→ **Work request**
Which lines below mention "turn"? Pick each one out.

*** Opening Supplied material ***

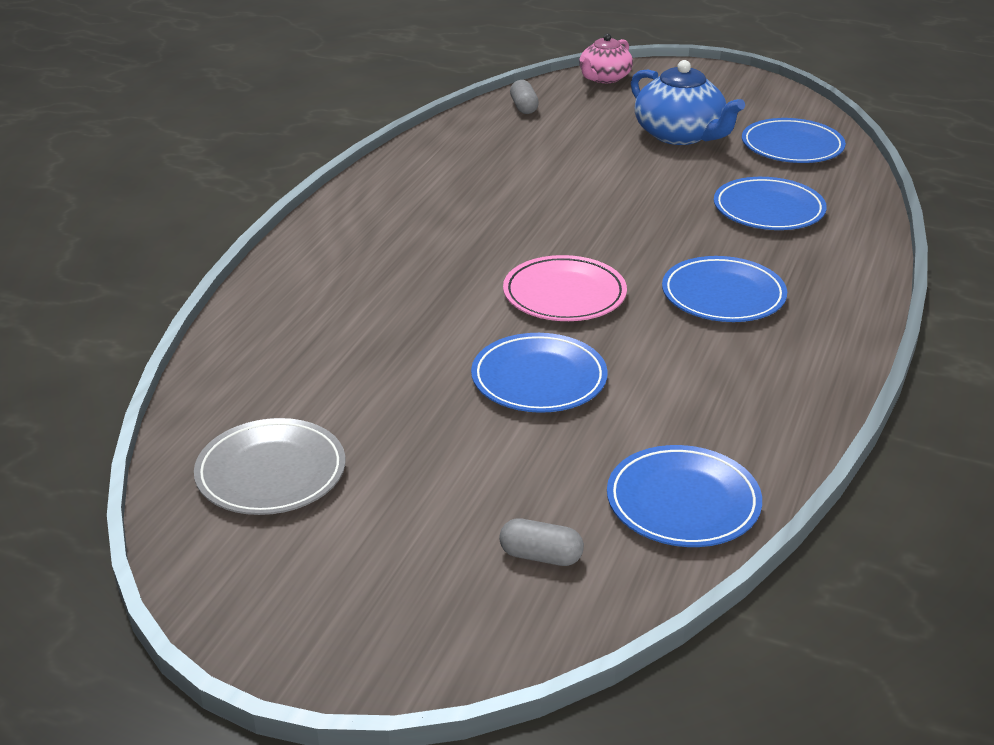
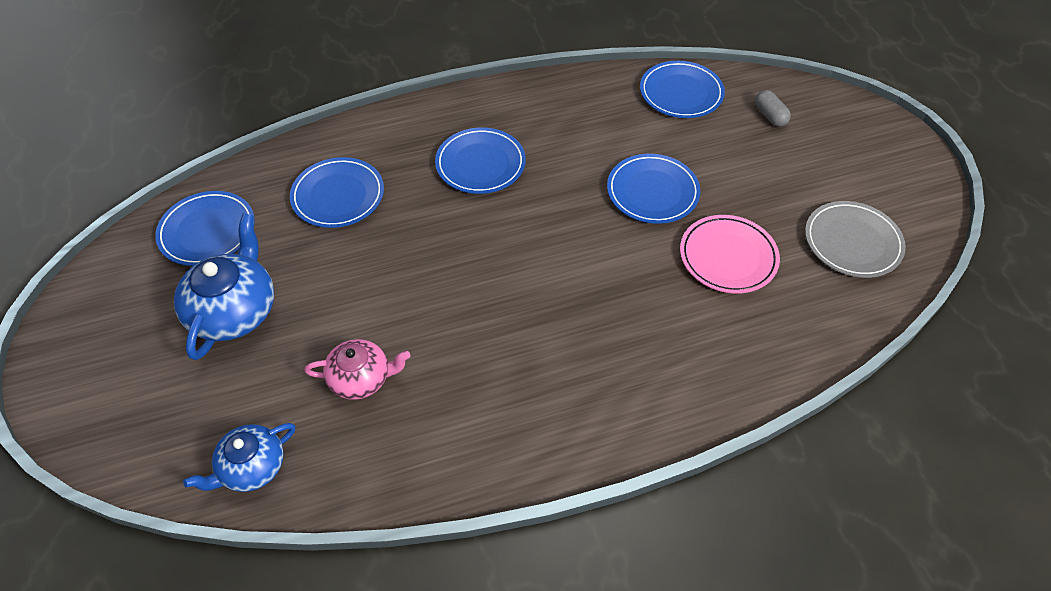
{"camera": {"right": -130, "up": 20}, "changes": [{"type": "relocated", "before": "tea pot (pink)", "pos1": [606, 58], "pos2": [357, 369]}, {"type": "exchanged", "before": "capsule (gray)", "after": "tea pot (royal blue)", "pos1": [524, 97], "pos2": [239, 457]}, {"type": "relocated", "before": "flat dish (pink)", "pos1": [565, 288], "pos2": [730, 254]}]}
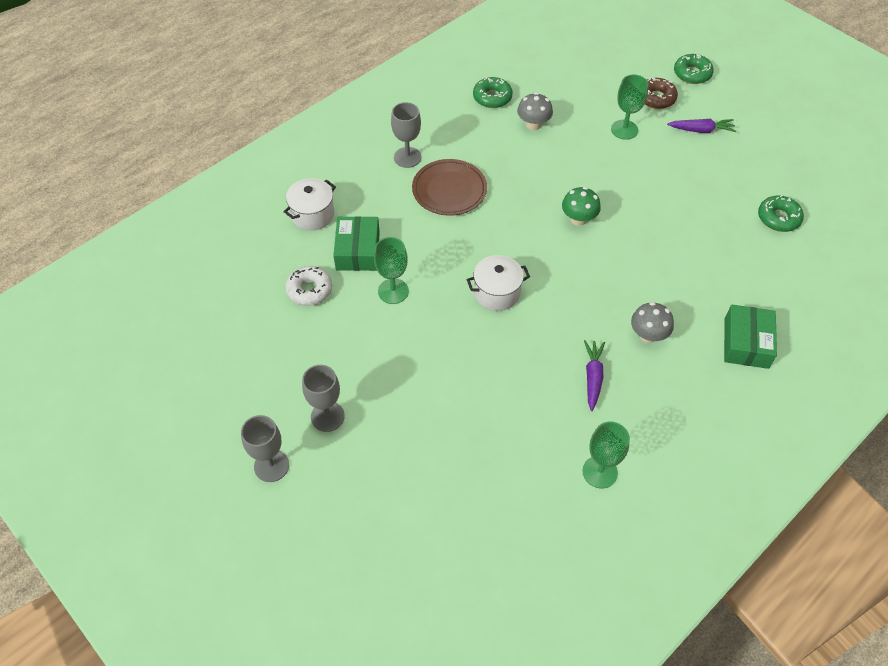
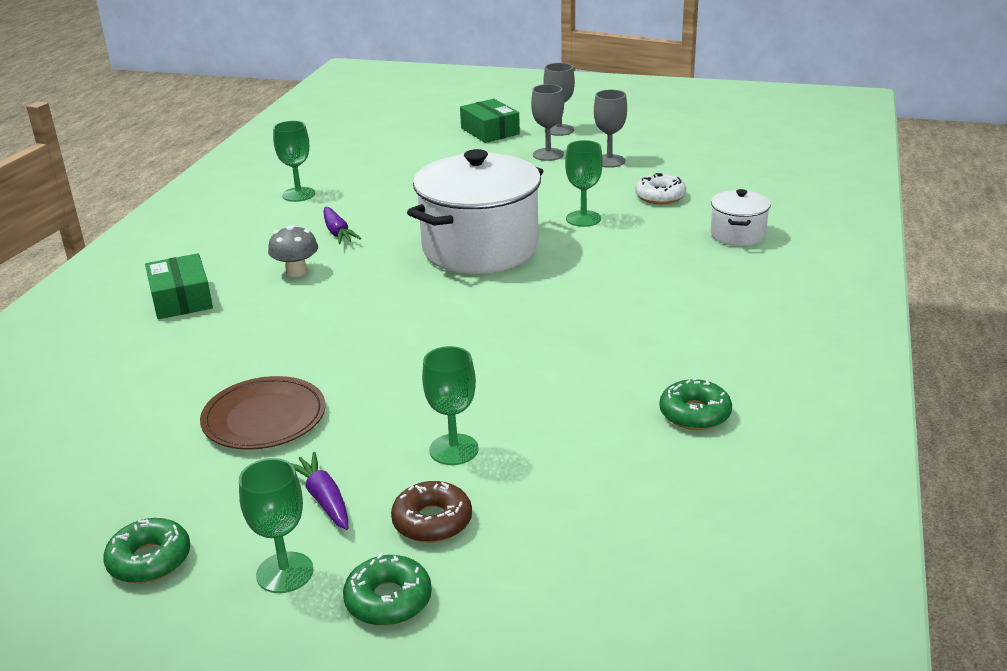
{"camera": {"right": 150, "up": -25}, "changes": [{"type": "missing", "before": "toadstool (gray)", "pos1": [535, 111]}, {"type": "relocated", "before": "chalice (gray)", "pos1": [406, 135], "pos2": [610, 129]}, {"type": "spun", "before": "toy carrot (violet)", "pos1": [701, 126], "pos2": [319, 491], "turn": 90}, {"type": "relocated", "before": "flat dish (brown)", "pos1": [449, 187], "pos2": [263, 413]}, {"type": "missing", "before": "toadstool (leaf-green)", "pos1": [581, 206]}, {"type": "relocated", "before": "donut (leaf-green)", "pos1": [781, 213], "pos2": [146, 550]}, {"type": "relocated", "before": "box (leaf-green)", "pos1": [356, 243], "pos2": [490, 121]}, {"type": "size", "before": "pot (pure white)", "pos1": [498, 283], "pos2": [475, 211], "scale": 2.12}, {"type": "appeared", "after": "chalice (leaf-green)", "pos2": [276, 525]}]}
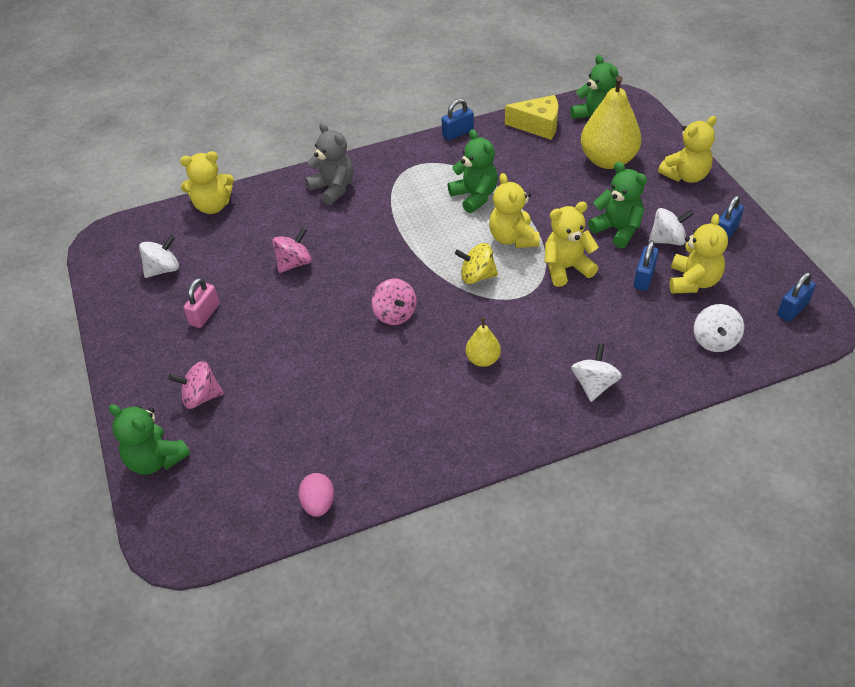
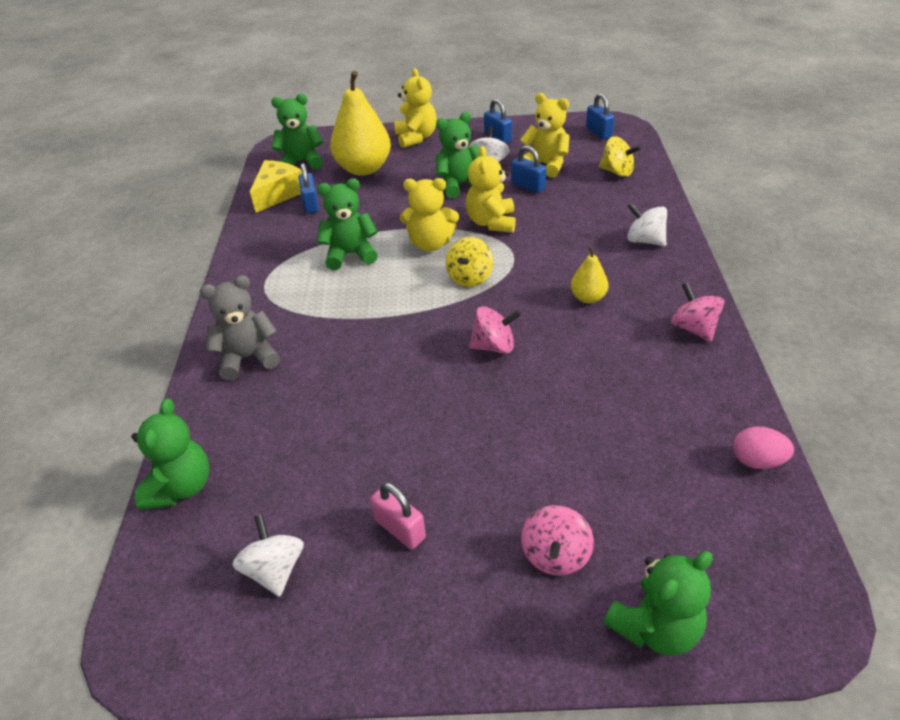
{"camera": {"right": -70, "up": -5}, "changes": [{"type": "relocated", "before": "lock (royal blue)", "pos1": [458, 120], "pos2": [309, 188]}, {"type": "colour", "before": "teddy (bright yellow)", "after": "teddy (leaf-green)", "pos1": [207, 182], "pos2": [170, 454]}, {"type": "relocated", "before": "whirligig (pink)", "pos1": [292, 250], "pos2": [697, 312]}, {"type": "colour", "before": "whirligig (pure white)", "after": "whirligig (bright yellow)", "pos1": [719, 328], "pos2": [620, 156]}]}
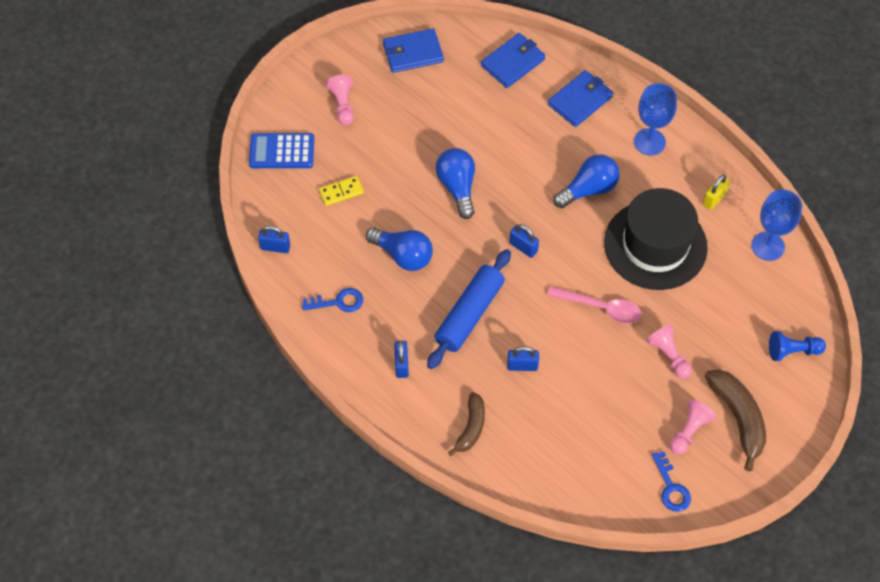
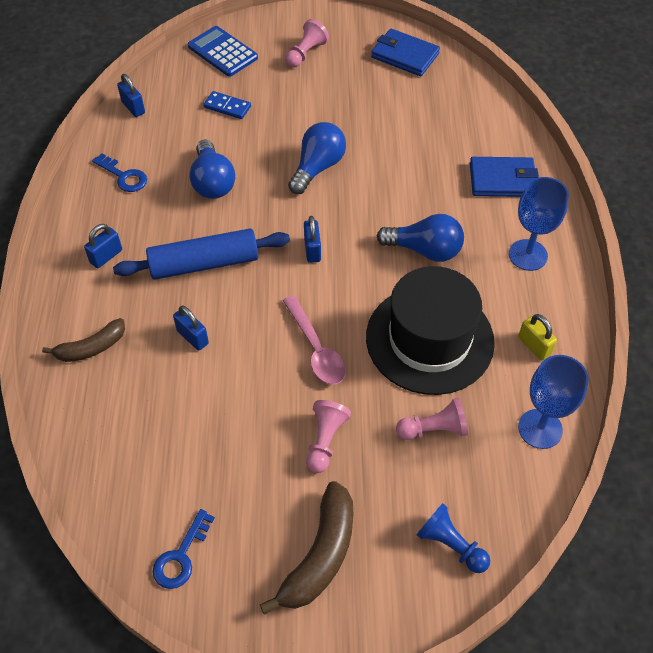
{"camera": {"right": 45, "up": -5}, "changes": [{"type": "missing", "before": "wallet (royal blue)", "pos1": [513, 60]}, {"type": "spun", "before": "lock (bright yellow)", "pos1": [716, 192], "pos2": [537, 337], "turn": 60}, {"type": "colour", "before": "domino piece (bright yellow)", "after": "domino piece (royal blue)", "pos1": [341, 191], "pos2": [227, 105]}, {"type": "relocated", "before": "chess pawn (pink)", "pos1": [693, 427], "pos2": [432, 419]}]}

*** Closing Supplied material ***

→ **Task result**
{"camera": {"right": 150, "up": -25}, "changes": [{"type": "missing", "before": "toadstool (gray)", "pos1": [535, 111]}, {"type": "relocated", "before": "chalice (gray)", "pos1": [406, 135], "pos2": [610, 129]}, {"type": "spun", "before": "toy carrot (violet)", "pos1": [701, 126], "pos2": [319, 491], "turn": 90}, {"type": "relocated", "before": "flat dish (brown)", "pos1": [449, 187], "pos2": [263, 413]}, {"type": "missing", "before": "toadstool (leaf-green)", "pos1": [581, 206]}, {"type": "relocated", "before": "donut (leaf-green)", "pos1": [781, 213], "pos2": [146, 550]}, {"type": "relocated", "before": "box (leaf-green)", "pos1": [356, 243], "pos2": [490, 121]}, {"type": "size", "before": "pot (pure white)", "pos1": [498, 283], "pos2": [475, 211], "scale": 2.12}, {"type": "appeared", "after": "chalice (leaf-green)", "pos2": [276, 525]}]}
{"camera": {"right": 45, "up": -5}, "changes": [{"type": "missing", "before": "wallet (royal blue)", "pos1": [513, 60]}, {"type": "spun", "before": "lock (bright yellow)", "pos1": [716, 192], "pos2": [537, 337], "turn": 60}, {"type": "colour", "before": "domino piece (bright yellow)", "after": "domino piece (royal blue)", "pos1": [341, 191], "pos2": [227, 105]}, {"type": "relocated", "before": "chess pawn (pink)", "pos1": [693, 427], "pos2": [432, 419]}]}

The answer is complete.